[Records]
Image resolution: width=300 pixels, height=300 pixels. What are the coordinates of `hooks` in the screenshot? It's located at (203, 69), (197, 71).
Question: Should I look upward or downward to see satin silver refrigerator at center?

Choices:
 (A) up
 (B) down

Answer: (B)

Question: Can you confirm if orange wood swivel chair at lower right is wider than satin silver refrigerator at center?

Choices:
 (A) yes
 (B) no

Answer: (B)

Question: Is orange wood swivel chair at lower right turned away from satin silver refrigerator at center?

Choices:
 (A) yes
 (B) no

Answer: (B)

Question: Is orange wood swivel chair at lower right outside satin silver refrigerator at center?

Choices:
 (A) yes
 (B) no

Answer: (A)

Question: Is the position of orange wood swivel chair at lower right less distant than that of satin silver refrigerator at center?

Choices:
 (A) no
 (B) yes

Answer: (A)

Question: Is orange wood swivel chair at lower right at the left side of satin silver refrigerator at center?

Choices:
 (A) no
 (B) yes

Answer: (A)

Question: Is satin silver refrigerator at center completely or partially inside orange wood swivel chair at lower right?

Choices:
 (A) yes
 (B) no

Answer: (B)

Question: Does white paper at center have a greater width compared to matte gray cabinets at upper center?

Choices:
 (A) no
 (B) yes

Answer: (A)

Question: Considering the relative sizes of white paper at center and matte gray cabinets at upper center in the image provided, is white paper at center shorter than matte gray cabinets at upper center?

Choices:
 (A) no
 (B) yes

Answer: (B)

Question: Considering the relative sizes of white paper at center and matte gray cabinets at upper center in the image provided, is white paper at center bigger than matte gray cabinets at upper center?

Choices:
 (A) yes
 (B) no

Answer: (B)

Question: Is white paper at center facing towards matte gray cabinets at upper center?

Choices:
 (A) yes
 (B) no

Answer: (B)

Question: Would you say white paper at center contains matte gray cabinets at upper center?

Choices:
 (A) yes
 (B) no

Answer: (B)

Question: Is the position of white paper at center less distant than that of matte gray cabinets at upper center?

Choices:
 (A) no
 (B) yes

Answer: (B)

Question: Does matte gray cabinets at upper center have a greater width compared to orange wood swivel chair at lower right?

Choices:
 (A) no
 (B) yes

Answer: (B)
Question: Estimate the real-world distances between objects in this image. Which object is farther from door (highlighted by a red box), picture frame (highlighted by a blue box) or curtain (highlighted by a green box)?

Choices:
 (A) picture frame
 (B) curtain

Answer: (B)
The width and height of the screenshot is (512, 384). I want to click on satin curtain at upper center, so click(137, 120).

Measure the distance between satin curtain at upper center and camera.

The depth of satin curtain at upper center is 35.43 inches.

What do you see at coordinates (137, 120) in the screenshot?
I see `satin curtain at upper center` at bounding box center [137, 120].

EXERCISE DIRECTIONS => Retype the lines above word for word.

SOLVED PROBLEM =>
Image resolution: width=300 pixels, height=300 pixels. What are the coordinates of `hooks` in the screenshot? It's located at (203, 69), (197, 71).
Question: Should I look upward or downward to see satin silver refrigerator at center?

Choices:
 (A) up
 (B) down

Answer: (B)

Question: Can you confirm if orange wood swivel chair at lower right is wider than satin silver refrigerator at center?

Choices:
 (A) yes
 (B) no

Answer: (B)

Question: Is orange wood swivel chair at lower right turned away from satin silver refrigerator at center?

Choices:
 (A) yes
 (B) no

Answer: (B)

Question: Is orange wood swivel chair at lower right outside satin silver refrigerator at center?

Choices:
 (A) yes
 (B) no

Answer: (A)

Question: Is the position of orange wood swivel chair at lower right less distant than that of satin silver refrigerator at center?

Choices:
 (A) no
 (B) yes

Answer: (A)

Question: Is orange wood swivel chair at lower right at the left side of satin silver refrigerator at center?

Choices:
 (A) no
 (B) yes

Answer: (A)

Question: Is satin silver refrigerator at center completely or partially inside orange wood swivel chair at lower right?

Choices:
 (A) yes
 (B) no

Answer: (B)

Question: Does white paper at center have a greater width compared to matte gray cabinets at upper center?

Choices:
 (A) no
 (B) yes

Answer: (A)

Question: Considering the relative sizes of white paper at center and matte gray cabinets at upper center in the image provided, is white paper at center shorter than matte gray cabinets at upper center?

Choices:
 (A) no
 (B) yes

Answer: (B)

Question: Considering the relative sizes of white paper at center and matte gray cabinets at upper center in the image provided, is white paper at center bigger than matte gray cabinets at upper center?

Choices:
 (A) yes
 (B) no

Answer: (B)

Question: Is white paper at center facing towards matte gray cabinets at upper center?

Choices:
 (A) yes
 (B) no

Answer: (B)

Question: Would you say white paper at center contains matte gray cabinets at upper center?

Choices:
 (A) yes
 (B) no

Answer: (B)

Question: Is the position of white paper at center less distant than that of matte gray cabinets at upper center?

Choices:
 (A) no
 (B) yes

Answer: (B)

Question: Does matte gray cabinets at upper center have a greater width compared to orange wood swivel chair at lower right?

Choices:
 (A) no
 (B) yes

Answer: (B)
Question: Estimate the real-world distances between objects in this image. Which object is farther from door (highlighted by a red box), picture frame (highlighted by a blue box) or curtain (highlighted by a green box)?

Choices:
 (A) picture frame
 (B) curtain

Answer: (B)
The width and height of the screenshot is (512, 384). I want to click on satin curtain at upper center, so click(137, 120).

Measure the distance between satin curtain at upper center and camera.

The depth of satin curtain at upper center is 35.43 inches.

What do you see at coordinates (137, 120) in the screenshot?
I see `satin curtain at upper center` at bounding box center [137, 120].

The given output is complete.